** Problem to work on **
Return the whole listing unchanged. Drop the images.

** Exercise data **
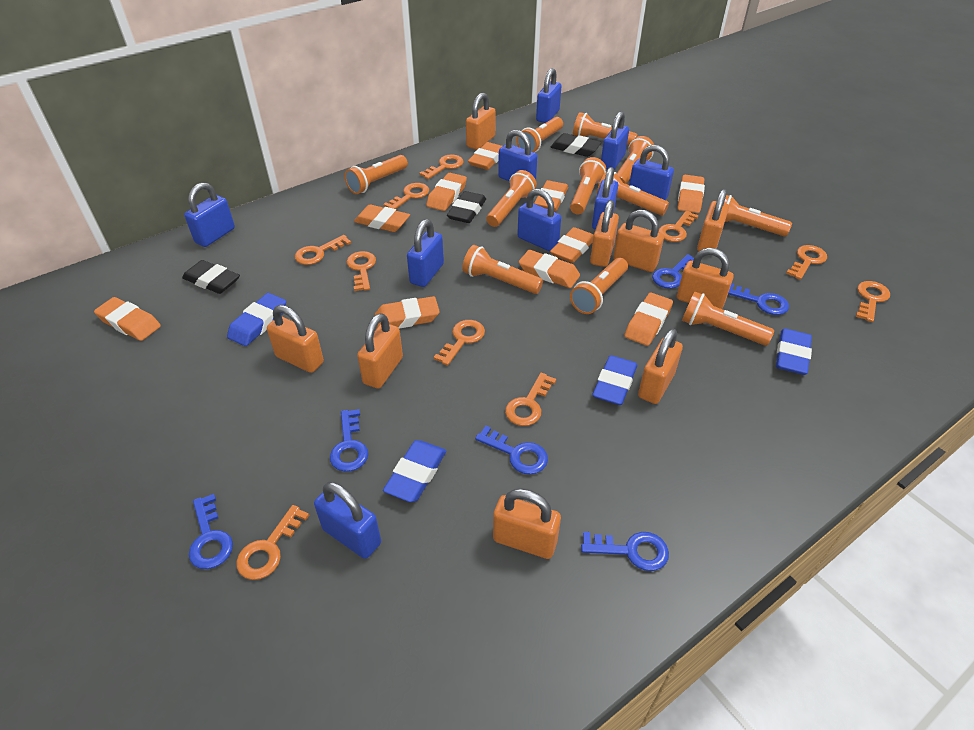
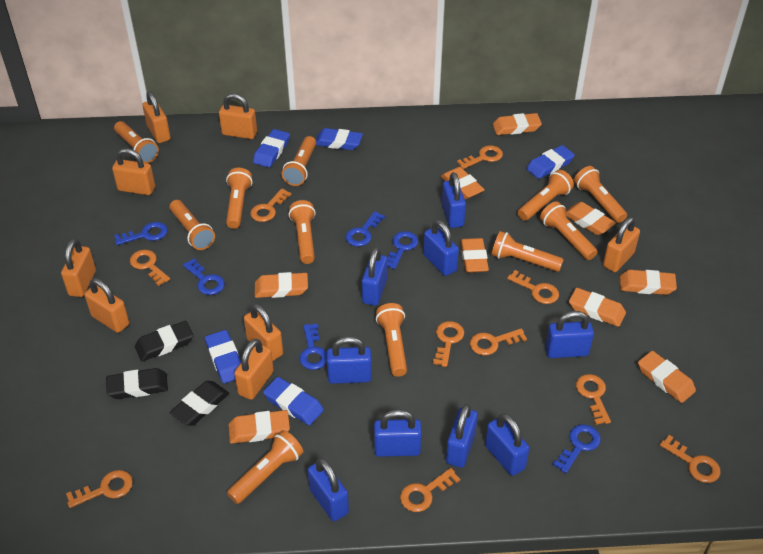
blue eraser: 4 -> 5
orange eraser: 10 -> 9
orange padlock: 9 -> 8

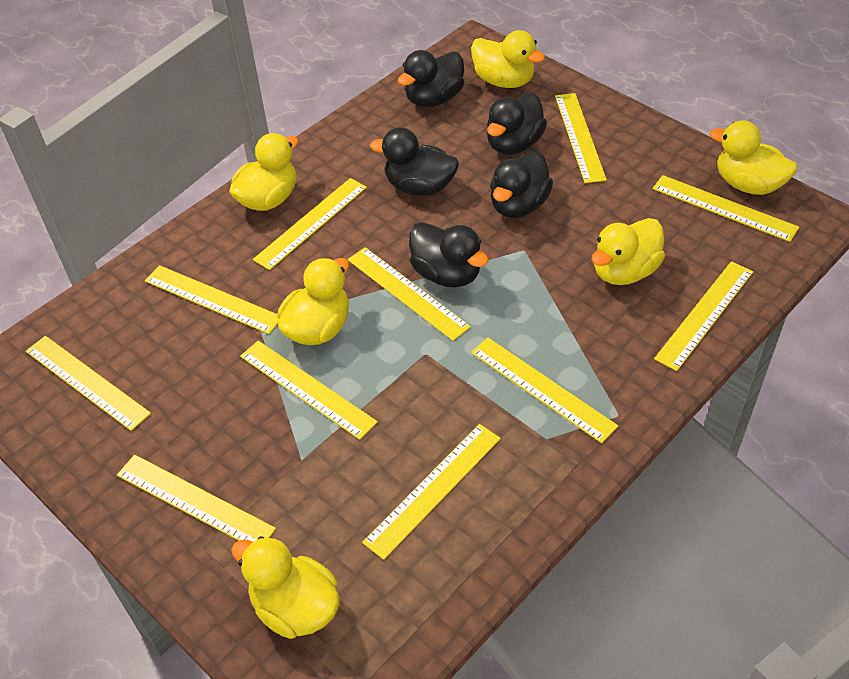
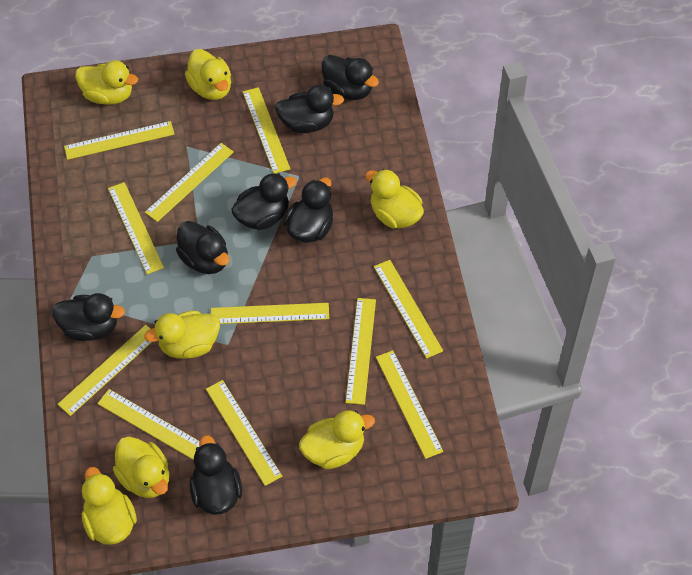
black duck: 5 -> 7
yellow duck: 6 -> 7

** Expected answer **
blue eraser: 4 -> 5
orange eraser: 10 -> 9
orange padlock: 9 -> 8

black duck: 5 -> 7
yellow duck: 6 -> 7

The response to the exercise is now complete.